## WHAT IS EXPECTED:
Return every line of the data below that includes the string "none".

━━━ AVAILABLE DATA

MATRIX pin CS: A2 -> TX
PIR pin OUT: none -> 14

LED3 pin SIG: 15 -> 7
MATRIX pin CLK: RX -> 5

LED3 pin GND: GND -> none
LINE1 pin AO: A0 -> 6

━━━━━━
━━━ AVAILABLE DATA

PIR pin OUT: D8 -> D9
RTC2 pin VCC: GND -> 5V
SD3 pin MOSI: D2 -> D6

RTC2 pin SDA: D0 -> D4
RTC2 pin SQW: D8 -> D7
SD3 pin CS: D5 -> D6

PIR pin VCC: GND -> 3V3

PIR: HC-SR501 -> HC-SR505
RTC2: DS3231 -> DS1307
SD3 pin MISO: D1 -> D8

━━━━━━
━━━ AVAILABLE DATA

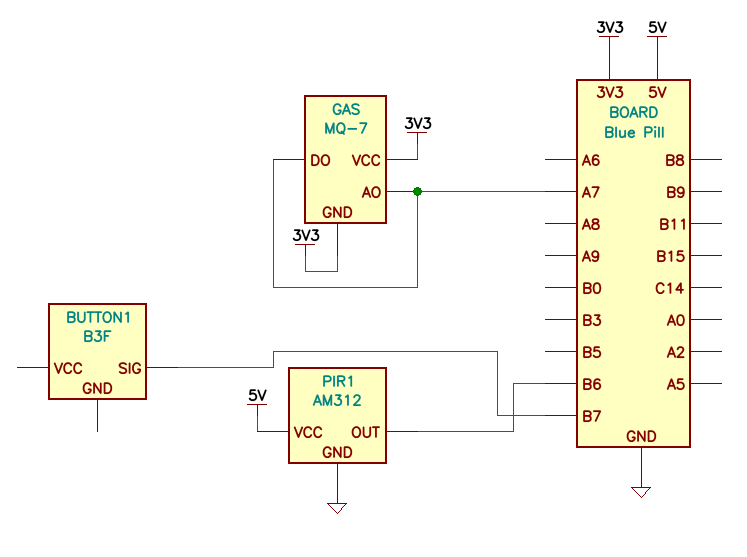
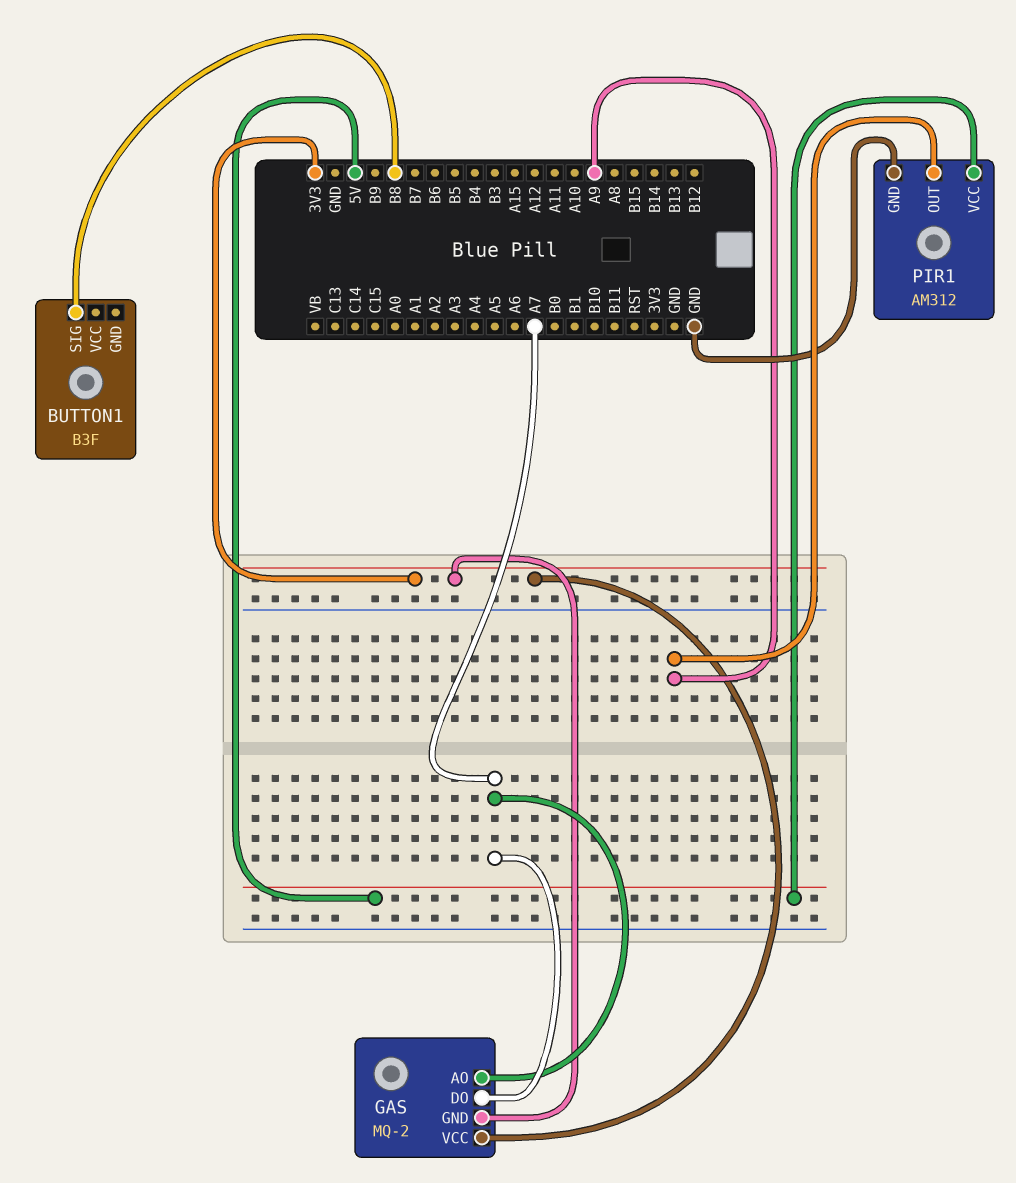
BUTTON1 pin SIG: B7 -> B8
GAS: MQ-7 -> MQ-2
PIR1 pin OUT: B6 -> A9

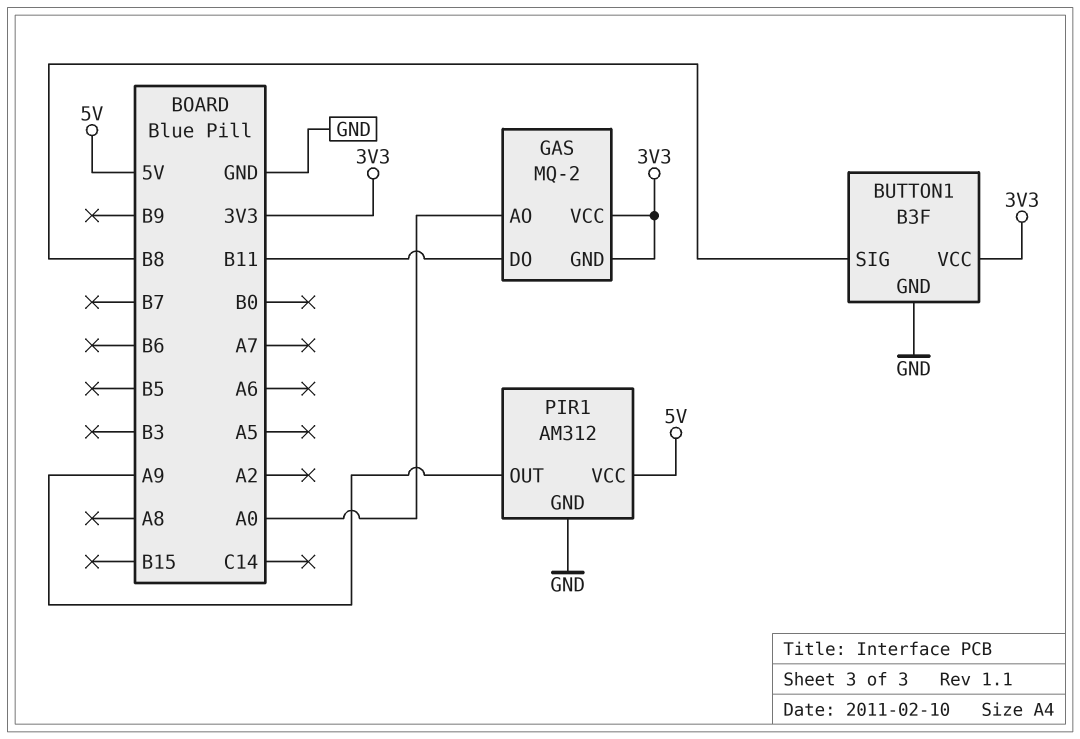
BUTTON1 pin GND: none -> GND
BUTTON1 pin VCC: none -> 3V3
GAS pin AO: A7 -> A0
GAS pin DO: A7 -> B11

━━━━━━

## FINISHED EXERCISE:
PIR pin OUT: none -> 14
LED3 pin GND: GND -> none
BUTTON1 pin GND: none -> GND
BUTTON1 pin VCC: none -> 3V3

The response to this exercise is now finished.